Stored data
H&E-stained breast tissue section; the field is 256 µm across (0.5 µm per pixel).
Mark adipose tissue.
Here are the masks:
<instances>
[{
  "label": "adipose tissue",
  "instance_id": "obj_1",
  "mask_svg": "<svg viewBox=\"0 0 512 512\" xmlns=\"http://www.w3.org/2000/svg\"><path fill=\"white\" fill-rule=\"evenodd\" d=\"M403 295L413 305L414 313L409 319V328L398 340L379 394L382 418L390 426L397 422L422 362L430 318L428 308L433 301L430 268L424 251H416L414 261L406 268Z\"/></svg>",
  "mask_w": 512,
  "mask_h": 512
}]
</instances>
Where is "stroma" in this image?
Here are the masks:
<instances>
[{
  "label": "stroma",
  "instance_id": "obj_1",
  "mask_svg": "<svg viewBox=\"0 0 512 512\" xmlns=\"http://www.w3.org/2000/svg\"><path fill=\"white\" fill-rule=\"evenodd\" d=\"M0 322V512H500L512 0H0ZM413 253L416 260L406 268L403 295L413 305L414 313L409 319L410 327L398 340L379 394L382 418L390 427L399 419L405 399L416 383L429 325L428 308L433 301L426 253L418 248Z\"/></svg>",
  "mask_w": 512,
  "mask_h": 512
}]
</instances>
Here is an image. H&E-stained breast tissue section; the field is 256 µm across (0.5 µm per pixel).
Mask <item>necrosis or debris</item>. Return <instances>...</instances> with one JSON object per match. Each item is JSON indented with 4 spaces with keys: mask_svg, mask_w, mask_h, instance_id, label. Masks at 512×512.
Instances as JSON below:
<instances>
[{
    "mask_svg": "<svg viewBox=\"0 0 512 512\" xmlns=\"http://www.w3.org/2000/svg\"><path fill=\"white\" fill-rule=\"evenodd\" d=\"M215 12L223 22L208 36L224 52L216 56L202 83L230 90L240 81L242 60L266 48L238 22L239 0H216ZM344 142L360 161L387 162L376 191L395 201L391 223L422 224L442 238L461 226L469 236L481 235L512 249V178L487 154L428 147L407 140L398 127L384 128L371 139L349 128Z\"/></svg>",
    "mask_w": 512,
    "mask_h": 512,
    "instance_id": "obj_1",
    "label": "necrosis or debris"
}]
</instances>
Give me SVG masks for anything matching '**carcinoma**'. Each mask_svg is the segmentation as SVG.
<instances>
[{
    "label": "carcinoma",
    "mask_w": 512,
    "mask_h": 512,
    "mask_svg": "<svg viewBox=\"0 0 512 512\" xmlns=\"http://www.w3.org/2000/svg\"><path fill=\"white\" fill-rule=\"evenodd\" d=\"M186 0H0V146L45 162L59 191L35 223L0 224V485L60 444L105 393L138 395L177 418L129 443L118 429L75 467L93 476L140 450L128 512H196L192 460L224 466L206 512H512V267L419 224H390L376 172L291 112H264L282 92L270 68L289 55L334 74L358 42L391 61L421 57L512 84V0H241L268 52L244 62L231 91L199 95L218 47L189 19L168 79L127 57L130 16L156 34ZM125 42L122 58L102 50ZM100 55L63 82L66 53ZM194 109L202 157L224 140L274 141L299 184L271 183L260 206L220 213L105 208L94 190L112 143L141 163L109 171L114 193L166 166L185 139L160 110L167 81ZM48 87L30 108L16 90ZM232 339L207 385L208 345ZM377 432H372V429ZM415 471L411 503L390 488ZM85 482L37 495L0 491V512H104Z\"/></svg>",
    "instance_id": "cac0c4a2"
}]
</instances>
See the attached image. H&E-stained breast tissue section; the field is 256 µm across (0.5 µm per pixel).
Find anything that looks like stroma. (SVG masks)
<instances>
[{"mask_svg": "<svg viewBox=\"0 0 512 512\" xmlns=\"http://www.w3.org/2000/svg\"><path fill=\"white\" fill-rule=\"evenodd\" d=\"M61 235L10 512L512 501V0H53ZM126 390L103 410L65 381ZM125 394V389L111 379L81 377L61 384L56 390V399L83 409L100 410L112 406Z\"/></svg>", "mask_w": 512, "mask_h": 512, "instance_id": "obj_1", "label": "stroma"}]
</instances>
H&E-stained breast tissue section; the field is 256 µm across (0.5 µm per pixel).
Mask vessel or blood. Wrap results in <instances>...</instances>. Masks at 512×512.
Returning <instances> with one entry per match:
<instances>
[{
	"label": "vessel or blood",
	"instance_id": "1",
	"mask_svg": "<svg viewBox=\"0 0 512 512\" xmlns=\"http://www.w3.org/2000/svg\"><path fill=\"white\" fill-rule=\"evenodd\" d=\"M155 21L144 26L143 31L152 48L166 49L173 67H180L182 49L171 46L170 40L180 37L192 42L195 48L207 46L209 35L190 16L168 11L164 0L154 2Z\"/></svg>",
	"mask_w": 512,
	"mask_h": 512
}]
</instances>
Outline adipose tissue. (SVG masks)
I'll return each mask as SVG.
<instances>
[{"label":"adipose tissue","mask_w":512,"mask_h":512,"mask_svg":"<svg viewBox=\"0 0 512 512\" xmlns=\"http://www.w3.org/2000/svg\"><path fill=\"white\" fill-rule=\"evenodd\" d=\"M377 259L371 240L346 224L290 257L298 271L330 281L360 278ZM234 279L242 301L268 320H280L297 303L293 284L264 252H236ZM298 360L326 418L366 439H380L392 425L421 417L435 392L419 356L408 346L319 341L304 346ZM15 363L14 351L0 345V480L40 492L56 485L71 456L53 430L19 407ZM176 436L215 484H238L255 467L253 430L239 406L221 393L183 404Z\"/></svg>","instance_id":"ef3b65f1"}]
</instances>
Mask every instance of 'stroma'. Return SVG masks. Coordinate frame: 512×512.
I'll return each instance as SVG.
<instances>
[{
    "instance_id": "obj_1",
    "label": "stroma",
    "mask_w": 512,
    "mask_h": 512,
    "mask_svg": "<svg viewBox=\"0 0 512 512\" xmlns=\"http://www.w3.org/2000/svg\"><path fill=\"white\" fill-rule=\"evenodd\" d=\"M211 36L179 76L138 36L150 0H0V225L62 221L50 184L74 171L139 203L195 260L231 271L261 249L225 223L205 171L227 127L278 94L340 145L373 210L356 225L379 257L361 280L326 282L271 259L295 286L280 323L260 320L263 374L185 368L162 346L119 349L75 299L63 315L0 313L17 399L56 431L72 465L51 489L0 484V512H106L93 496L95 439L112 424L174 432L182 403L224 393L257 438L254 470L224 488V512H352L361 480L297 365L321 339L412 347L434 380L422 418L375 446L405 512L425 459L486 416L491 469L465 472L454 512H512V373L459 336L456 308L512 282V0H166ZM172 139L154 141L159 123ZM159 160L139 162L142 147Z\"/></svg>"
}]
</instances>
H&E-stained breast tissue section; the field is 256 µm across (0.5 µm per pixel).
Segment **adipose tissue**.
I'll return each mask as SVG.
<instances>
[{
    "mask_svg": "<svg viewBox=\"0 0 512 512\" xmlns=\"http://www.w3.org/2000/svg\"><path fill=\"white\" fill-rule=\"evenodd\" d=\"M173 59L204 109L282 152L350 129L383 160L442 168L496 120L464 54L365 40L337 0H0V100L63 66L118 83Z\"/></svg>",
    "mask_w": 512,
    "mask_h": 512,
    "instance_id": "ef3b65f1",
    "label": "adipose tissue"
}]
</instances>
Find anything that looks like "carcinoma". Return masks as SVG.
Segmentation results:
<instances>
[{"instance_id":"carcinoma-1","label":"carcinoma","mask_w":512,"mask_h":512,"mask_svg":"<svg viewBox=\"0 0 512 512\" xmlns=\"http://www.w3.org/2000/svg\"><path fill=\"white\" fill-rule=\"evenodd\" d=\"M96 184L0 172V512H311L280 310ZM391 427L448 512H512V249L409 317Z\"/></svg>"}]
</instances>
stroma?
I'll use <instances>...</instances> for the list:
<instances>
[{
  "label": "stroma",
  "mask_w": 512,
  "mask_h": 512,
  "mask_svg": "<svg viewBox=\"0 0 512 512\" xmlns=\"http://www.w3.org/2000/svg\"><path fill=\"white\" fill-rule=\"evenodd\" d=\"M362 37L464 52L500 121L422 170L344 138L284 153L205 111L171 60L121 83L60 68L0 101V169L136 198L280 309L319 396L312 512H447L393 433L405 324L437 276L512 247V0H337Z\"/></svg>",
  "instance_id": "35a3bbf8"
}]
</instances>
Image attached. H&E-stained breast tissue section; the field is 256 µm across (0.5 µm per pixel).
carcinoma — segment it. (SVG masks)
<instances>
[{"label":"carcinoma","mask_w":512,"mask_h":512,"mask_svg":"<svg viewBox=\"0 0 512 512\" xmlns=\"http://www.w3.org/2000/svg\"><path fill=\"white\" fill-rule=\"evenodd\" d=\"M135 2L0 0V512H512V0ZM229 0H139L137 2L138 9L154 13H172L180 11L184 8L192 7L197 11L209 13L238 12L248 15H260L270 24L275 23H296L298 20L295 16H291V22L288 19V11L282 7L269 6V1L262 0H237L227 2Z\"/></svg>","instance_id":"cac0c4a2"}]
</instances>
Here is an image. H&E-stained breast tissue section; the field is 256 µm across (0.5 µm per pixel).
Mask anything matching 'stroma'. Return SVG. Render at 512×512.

Task |
Using the records above, copy every line that has the word "attached" in it.

Finished exercise |
See the attached image. H&E-stained breast tissue section; the field is 256 µm across (0.5 µm per pixel).
Image attached. H&E-stained breast tissue section; the field is 256 µm across (0.5 µm per pixel).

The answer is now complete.